--- Task to complete ---
Among the entries below, find the line with "J1 pin 2: n12 -> GND", then quote it and each following line up to and including the line with "R1: 3.6k (+5V, n8) -> 1.8k (+5V, n8)", and nothing else.

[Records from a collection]
·····

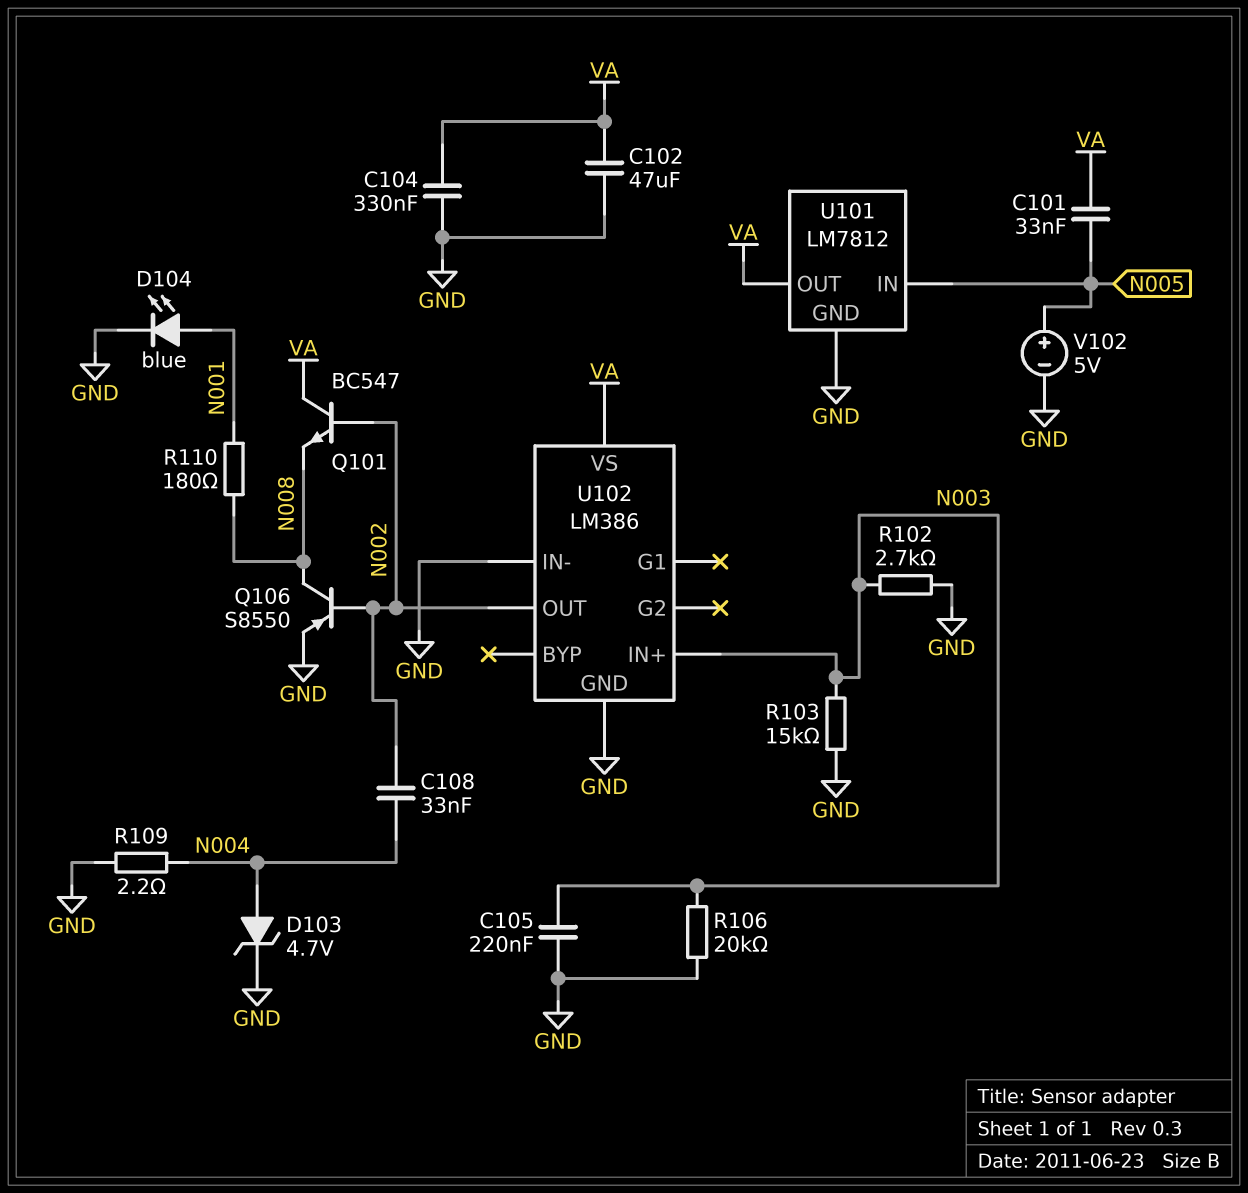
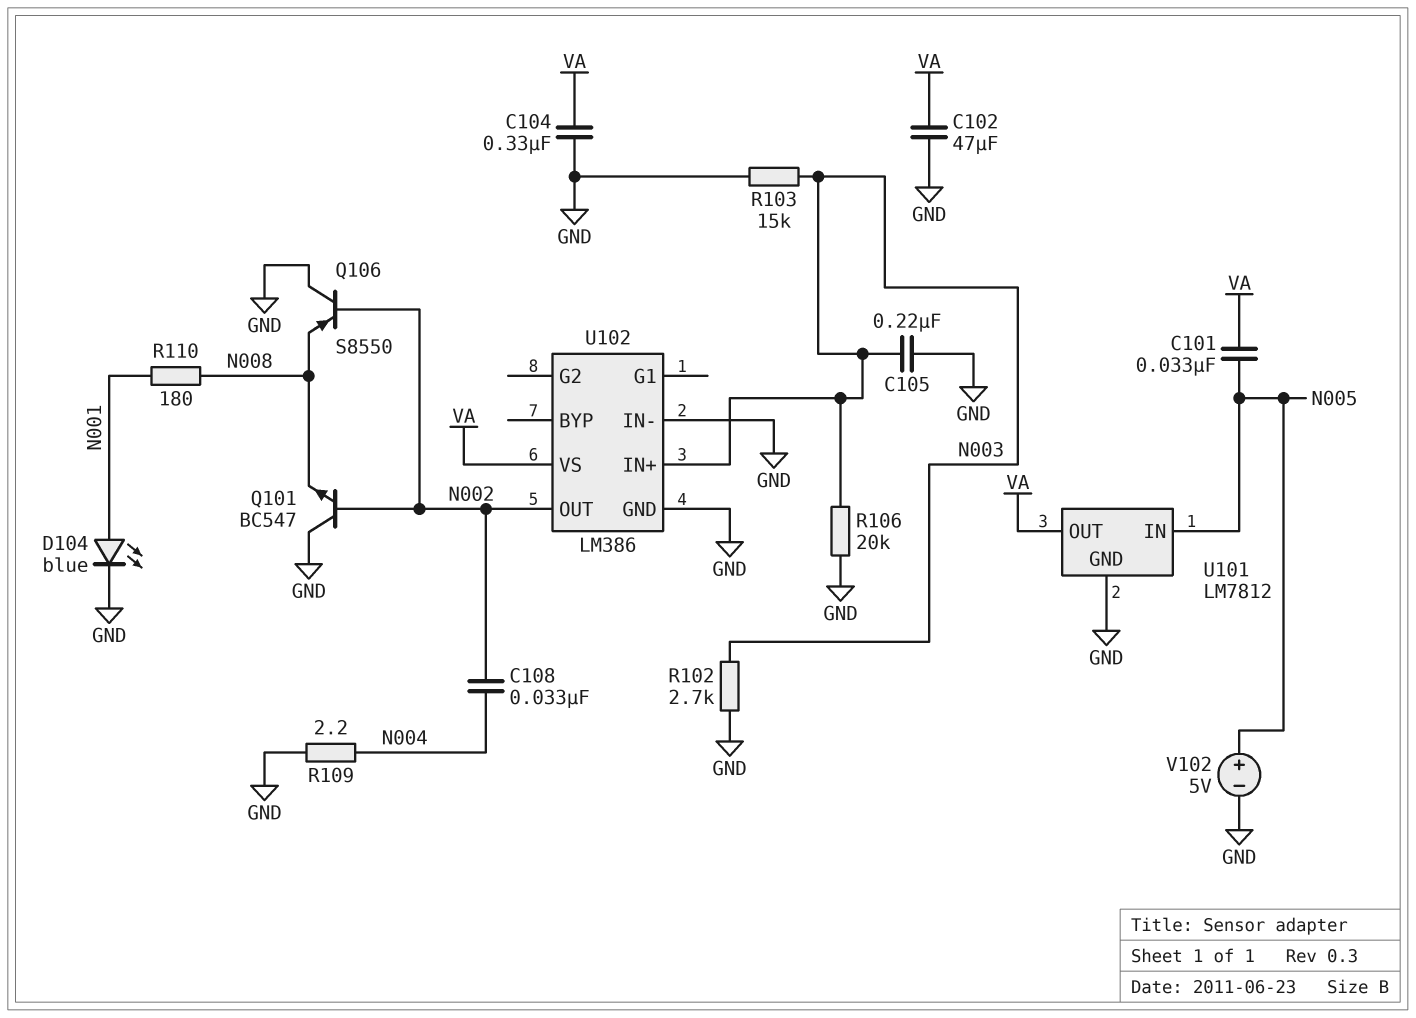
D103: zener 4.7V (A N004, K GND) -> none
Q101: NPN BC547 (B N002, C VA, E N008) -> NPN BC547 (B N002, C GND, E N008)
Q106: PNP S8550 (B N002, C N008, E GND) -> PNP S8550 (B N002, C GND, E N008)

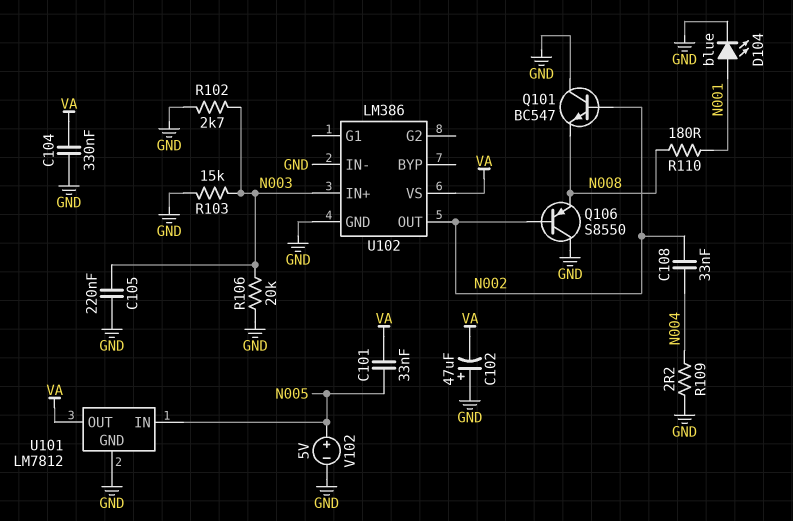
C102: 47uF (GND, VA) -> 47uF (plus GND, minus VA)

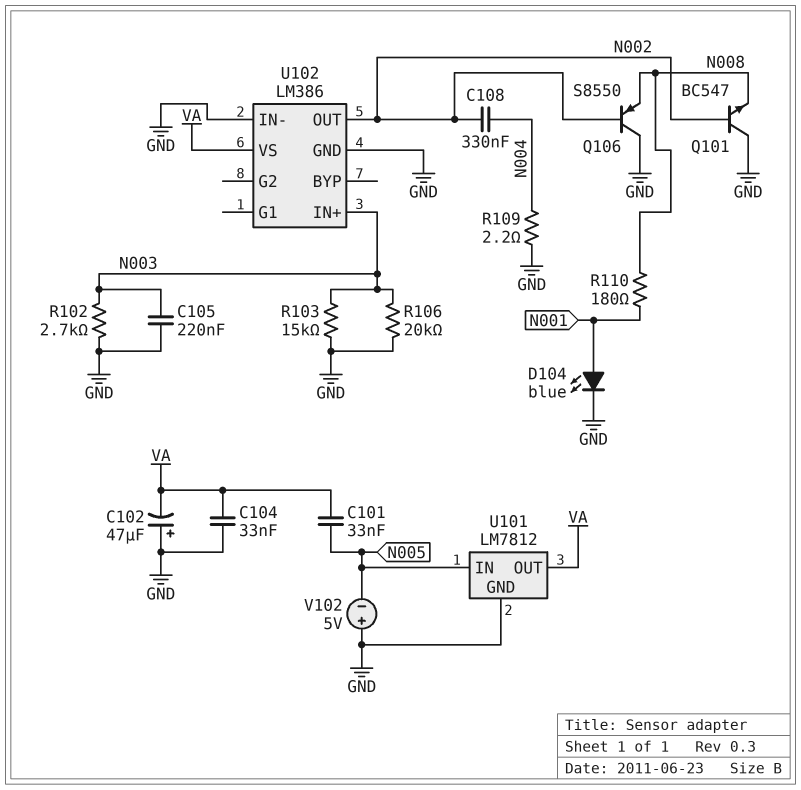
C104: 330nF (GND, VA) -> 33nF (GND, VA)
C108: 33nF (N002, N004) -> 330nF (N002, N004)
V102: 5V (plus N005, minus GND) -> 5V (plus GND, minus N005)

·····

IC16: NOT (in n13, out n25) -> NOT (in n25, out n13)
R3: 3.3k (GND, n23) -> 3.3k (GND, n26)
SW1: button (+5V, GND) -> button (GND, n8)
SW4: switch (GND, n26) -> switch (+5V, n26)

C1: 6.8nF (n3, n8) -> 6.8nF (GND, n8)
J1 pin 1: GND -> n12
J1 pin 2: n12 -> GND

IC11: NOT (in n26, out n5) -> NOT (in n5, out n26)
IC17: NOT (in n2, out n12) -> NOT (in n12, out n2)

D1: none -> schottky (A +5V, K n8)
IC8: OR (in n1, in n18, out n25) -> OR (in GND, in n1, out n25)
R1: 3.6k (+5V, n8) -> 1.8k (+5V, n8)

·····

--- Task response ---
J1 pin 2: n12 -> GND

IC11: NOT (in n26, out n5) -> NOT (in n5, out n26)
IC17: NOT (in n2, out n12) -> NOT (in n12, out n2)

D1: none -> schottky (A +5V, K n8)
IC8: OR (in n1, in n18, out n25) -> OR (in GND, in n1, out n25)
R1: 3.6k (+5V, n8) -> 1.8k (+5V, n8)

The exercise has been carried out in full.